Coordinate-based object records
+ + + + + + +

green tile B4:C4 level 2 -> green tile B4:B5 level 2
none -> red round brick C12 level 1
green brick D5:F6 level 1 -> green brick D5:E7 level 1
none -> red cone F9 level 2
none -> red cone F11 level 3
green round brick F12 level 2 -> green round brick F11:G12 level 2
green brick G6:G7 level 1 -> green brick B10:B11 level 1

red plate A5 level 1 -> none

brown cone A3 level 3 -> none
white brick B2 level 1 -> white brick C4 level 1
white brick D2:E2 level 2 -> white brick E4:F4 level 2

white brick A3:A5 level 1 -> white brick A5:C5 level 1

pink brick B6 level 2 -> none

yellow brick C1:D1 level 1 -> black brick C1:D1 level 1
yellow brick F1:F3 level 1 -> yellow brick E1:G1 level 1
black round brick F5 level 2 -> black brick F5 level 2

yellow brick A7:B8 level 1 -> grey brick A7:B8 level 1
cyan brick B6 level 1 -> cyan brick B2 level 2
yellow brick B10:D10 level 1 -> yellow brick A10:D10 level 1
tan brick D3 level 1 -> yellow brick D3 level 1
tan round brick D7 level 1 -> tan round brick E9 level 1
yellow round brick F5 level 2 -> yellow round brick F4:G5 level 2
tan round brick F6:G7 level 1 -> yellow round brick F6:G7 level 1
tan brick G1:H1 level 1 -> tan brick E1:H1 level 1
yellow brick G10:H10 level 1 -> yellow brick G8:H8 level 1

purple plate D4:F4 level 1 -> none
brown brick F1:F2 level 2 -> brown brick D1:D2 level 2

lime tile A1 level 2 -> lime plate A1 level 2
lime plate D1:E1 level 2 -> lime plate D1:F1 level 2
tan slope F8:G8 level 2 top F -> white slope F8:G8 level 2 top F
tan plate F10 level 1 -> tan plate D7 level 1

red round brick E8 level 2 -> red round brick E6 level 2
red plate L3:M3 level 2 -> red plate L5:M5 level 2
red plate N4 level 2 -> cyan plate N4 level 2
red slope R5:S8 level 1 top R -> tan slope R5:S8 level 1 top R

+ + + + + + +

◆ **EXERCISE DESCRIPTION**
Each line of the entries above that contains "cone" must be copied into the answer.

◆ **EXERCISE RESULT**
none -> red cone F9 level 2
none -> red cone F11 level 3
brown cone A3 level 3 -> none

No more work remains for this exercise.